WHAT IS REQUIRED: Extract the full set of records that follows, word for word.

Stored dataset items:
━━━━
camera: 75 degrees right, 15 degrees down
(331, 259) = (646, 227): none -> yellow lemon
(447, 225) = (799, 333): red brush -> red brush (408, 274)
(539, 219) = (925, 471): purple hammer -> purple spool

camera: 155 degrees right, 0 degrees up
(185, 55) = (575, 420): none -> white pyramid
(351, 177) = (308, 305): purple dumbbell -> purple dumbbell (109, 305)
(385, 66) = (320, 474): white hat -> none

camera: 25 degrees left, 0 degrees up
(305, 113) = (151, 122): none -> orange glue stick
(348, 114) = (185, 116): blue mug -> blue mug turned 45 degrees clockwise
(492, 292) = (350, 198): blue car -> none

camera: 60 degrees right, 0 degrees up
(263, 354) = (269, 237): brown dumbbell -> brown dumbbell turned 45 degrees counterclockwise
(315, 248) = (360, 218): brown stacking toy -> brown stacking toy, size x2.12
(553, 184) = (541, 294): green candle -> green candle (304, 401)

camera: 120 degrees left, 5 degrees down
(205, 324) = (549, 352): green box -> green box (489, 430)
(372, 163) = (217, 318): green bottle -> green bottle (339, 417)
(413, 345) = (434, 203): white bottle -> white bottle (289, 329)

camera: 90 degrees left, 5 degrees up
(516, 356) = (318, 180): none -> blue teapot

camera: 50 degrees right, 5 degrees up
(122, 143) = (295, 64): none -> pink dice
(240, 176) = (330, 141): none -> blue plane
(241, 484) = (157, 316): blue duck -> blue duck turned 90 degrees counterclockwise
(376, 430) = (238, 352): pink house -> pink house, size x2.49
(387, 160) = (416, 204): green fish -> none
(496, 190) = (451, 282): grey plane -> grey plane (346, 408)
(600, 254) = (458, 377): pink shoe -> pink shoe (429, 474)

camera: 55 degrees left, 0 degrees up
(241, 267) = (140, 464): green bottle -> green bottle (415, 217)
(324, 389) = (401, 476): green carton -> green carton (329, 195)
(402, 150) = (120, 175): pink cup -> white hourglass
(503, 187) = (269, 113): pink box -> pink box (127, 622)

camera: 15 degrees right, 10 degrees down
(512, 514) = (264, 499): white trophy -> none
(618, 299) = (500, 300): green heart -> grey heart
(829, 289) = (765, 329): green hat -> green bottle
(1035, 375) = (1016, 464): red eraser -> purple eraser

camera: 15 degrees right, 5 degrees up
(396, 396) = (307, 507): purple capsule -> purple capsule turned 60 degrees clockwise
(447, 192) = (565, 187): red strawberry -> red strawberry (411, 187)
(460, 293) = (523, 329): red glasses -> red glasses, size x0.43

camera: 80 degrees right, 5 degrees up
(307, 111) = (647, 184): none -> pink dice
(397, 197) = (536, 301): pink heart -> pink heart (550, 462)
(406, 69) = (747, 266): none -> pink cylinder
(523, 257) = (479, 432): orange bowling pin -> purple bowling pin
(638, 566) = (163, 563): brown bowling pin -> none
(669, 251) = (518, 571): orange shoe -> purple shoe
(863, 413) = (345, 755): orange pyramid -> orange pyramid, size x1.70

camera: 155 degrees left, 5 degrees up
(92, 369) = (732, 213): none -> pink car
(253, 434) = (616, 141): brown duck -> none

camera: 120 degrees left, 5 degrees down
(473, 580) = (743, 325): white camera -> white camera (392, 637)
━━━━
OUTPUT FOR THIS TASK:
camera: 75 degrees right, 15 degrees down
(331, 259) = (646, 227): none -> yellow lemon
(447, 225) = (799, 333): red brush -> red brush (408, 274)
(539, 219) = (925, 471): purple hammer -> purple spool

camera: 155 degrees right, 0 degrees up
(185, 55) = (575, 420): none -> white pyramid
(351, 177) = (308, 305): purple dumbbell -> purple dumbbell (109, 305)
(385, 66) = (320, 474): white hat -> none

camera: 25 degrees left, 0 degrees up
(305, 113) = (151, 122): none -> orange glue stick
(348, 114) = (185, 116): blue mug -> blue mug turned 45 degrees clockwise
(492, 292) = (350, 198): blue car -> none

camera: 60 degrees right, 0 degrees up
(263, 354) = (269, 237): brown dumbbell -> brown dumbbell turned 45 degrees counterclockwise
(315, 248) = (360, 218): brown stacking toy -> brown stacking toy, size x2.12
(553, 184) = (541, 294): green candle -> green candle (304, 401)

camera: 120 degrees left, 5 degrees down
(205, 324) = (549, 352): green box -> green box (489, 430)
(372, 163) = (217, 318): green bottle -> green bottle (339, 417)
(413, 345) = (434, 203): white bottle -> white bottle (289, 329)

camera: 90 degrees left, 5 degrees up
(516, 356) = (318, 180): none -> blue teapot

camera: 50 degrees right, 5 degrees up
(122, 143) = (295, 64): none -> pink dice
(240, 176) = (330, 141): none -> blue plane
(241, 484) = (157, 316): blue duck -> blue duck turned 90 degrees counterclockwise
(376, 430) = (238, 352): pink house -> pink house, size x2.49
(387, 160) = (416, 204): green fish -> none
(496, 190) = (451, 282): grey plane -> grey plane (346, 408)
(600, 254) = (458, 377): pink shoe -> pink shoe (429, 474)

camera: 55 degrees left, 0 degrees up
(241, 267) = (140, 464): green bottle -> green bottle (415, 217)
(324, 389) = (401, 476): green carton -> green carton (329, 195)
(402, 150) = (120, 175): pink cup -> white hourglass
(503, 187) = (269, 113): pink box -> pink box (127, 622)

camera: 15 degrees right, 10 degrees down
(512, 514) = (264, 499): white trophy -> none
(618, 299) = (500, 300): green heart -> grey heart
(829, 289) = (765, 329): green hat -> green bottle
(1035, 375) = (1016, 464): red eraser -> purple eraser

camera: 15 degrees right, 5 degrees up
(396, 396) = (307, 507): purple capsule -> purple capsule turned 60 degrees clockwise
(447, 192) = (565, 187): red strawberry -> red strawberry (411, 187)
(460, 293) = (523, 329): red glasses -> red glasses, size x0.43

camera: 80 degrees right, 5 degrees up
(307, 111) = (647, 184): none -> pink dice
(397, 197) = (536, 301): pink heart -> pink heart (550, 462)
(406, 69) = (747, 266): none -> pink cylinder
(523, 257) = (479, 432): orange bowling pin -> purple bowling pin
(638, 566) = (163, 563): brown bowling pin -> none
(669, 251) = (518, 571): orange shoe -> purple shoe
(863, 413) = (345, 755): orange pyramid -> orange pyramid, size x1.70

camera: 155 degrees left, 5 degrees up
(92, 369) = (732, 213): none -> pink car
(253, 434) = (616, 141): brown duck -> none

camera: 120 degrees left, 5 degrees down
(473, 580) = (743, 325): white camera -> white camera (392, 637)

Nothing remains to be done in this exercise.